All lines ahead of the one containing "L1: 220uH (NET11, NET17) -> none" are to be left out; that line and each one after it, through the end of the records below, are to be duplicated exactly.

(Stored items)
== Segment start ==
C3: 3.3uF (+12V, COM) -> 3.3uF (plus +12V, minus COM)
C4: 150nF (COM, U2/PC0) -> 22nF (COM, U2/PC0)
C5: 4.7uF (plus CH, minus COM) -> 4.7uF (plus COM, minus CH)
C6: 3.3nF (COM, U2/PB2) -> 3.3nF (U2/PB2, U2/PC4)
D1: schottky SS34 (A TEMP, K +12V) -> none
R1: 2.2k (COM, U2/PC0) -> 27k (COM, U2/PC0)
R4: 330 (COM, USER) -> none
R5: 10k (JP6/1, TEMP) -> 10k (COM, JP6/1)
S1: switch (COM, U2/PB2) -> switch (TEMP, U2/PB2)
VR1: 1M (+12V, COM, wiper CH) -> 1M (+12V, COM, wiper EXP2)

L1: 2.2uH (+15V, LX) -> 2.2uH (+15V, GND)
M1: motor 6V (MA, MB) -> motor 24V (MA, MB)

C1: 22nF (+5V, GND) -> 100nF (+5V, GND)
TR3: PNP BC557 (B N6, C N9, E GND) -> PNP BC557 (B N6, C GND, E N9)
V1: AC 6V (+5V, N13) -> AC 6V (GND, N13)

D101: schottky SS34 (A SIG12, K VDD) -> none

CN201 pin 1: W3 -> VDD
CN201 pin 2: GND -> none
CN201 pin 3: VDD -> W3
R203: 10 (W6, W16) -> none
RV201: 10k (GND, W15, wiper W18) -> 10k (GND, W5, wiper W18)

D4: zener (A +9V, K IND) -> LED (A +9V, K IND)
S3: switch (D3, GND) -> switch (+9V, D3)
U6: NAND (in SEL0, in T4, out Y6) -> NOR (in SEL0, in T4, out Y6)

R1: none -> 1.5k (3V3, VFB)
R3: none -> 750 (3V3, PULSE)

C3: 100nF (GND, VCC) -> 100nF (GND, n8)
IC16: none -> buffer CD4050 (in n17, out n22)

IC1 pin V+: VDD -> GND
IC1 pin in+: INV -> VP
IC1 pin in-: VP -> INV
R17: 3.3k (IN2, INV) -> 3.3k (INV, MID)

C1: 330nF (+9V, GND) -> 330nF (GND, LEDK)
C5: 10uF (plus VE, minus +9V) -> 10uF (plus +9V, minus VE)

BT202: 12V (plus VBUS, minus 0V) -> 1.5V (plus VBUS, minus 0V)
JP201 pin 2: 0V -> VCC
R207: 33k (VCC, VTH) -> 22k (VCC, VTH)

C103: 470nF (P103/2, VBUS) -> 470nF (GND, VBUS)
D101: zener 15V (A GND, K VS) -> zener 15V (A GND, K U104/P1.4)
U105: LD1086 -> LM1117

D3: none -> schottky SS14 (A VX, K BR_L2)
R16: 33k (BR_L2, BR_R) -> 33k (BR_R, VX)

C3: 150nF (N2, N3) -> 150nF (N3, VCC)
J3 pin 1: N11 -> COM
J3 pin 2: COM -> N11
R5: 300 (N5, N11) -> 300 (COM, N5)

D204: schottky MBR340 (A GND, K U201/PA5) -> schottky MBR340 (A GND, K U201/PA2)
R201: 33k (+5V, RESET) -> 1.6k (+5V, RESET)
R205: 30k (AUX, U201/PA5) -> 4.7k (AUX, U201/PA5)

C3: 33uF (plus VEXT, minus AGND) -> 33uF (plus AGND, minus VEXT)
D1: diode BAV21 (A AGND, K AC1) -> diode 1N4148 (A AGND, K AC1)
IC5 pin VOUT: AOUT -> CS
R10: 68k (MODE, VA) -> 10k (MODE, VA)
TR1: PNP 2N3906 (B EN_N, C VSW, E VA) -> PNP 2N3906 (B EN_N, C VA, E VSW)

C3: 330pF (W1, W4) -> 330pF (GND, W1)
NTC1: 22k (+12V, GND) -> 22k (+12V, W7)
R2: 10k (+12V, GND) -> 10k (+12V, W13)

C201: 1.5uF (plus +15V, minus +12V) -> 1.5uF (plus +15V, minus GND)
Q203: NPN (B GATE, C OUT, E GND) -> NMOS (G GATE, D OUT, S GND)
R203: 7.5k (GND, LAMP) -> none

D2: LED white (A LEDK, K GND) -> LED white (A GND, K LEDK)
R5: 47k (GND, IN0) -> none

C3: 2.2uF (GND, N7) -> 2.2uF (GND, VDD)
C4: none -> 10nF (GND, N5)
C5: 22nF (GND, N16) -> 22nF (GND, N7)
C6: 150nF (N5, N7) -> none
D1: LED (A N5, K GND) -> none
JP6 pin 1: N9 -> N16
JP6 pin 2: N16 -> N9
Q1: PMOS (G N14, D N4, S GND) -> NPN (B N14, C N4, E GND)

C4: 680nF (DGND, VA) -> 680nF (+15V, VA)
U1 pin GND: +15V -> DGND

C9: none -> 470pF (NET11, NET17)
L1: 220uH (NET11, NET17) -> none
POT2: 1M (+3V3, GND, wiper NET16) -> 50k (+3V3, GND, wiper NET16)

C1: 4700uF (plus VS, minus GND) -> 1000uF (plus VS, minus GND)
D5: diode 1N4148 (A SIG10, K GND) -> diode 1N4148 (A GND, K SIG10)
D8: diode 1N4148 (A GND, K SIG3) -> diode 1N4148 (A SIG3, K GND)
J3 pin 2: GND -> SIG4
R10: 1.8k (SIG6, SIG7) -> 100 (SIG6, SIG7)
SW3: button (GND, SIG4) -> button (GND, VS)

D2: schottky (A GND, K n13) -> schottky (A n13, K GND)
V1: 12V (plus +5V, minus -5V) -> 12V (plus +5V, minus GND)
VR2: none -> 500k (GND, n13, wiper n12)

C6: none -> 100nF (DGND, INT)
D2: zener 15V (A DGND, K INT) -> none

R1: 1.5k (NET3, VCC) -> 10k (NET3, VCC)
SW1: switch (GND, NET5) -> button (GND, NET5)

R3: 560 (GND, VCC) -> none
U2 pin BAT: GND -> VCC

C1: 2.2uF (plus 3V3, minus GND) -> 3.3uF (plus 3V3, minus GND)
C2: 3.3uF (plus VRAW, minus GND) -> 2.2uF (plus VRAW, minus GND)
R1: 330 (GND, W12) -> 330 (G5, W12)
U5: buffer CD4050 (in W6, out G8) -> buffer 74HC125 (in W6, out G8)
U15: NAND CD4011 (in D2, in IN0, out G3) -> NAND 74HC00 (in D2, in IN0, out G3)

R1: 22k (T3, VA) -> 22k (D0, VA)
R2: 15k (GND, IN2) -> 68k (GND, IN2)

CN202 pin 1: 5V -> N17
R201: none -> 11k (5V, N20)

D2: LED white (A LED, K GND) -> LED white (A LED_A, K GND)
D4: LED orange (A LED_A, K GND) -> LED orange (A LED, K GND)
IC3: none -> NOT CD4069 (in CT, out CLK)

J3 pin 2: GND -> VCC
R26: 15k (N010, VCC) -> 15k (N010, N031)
== Segment end ==
• [Result below]
L1: 220uH (NET11, NET17) -> none
POT2: 1M (+3V3, GND, wiper NET16) -> 50k (+3V3, GND, wiper NET16)

C1: 4700uF (plus VS, minus GND) -> 1000uF (plus VS, minus GND)
D5: diode 1N4148 (A SIG10, K GND) -> diode 1N4148 (A GND, K SIG10)
D8: diode 1N4148 (A GND, K SIG3) -> diode 1N4148 (A SIG3, K GND)
J3 pin 2: GND -> SIG4
R10: 1.8k (SIG6, SIG7) -> 100 (SIG6, SIG7)
SW3: button (GND, SIG4) -> button (GND, VS)

D2: schottky (A GND, K n13) -> schottky (A n13, K GND)
V1: 12V (plus +5V, minus -5V) -> 12V (plus +5V, minus GND)
VR2: none -> 500k (GND, n13, wiper n12)

C6: none -> 100nF (DGND, INT)
D2: zener 15V (A DGND, K INT) -> none

R1: 1.5k (NET3, VCC) -> 10k (NET3, VCC)
SW1: switch (GND, NET5) -> button (GND, NET5)

R3: 560 (GND, VCC) -> none
U2 pin BAT: GND -> VCC

C1: 2.2uF (plus 3V3, minus GND) -> 3.3uF (plus 3V3, minus GND)
C2: 3.3uF (plus VRAW, minus GND) -> 2.2uF (plus VRAW, minus GND)
R1: 330 (GND, W12) -> 330 (G5, W12)
U5: buffer CD4050 (in W6, out G8) -> buffer 74HC125 (in W6, out G8)
U15: NAND CD4011 (in D2, in IN0, out G3) -> NAND 74HC00 (in D2, in IN0, out G3)

R1: 22k (T3, VA) -> 22k (D0, VA)
R2: 15k (GND, IN2) -> 68k (GND, IN2)

CN202 pin 1: 5V -> N17
R201: none -> 11k (5V, N20)

D2: LED white (A LED, K GND) -> LED white (A LED_A, K GND)
D4: LED orange (A LED_A, K GND) -> LED orange (A LED, K GND)
IC3: none -> NOT CD4069 (in CT, out CLK)

J3 pin 2: GND -> VCC
R26: 15k (N010, VCC) -> 15k (N010, N031)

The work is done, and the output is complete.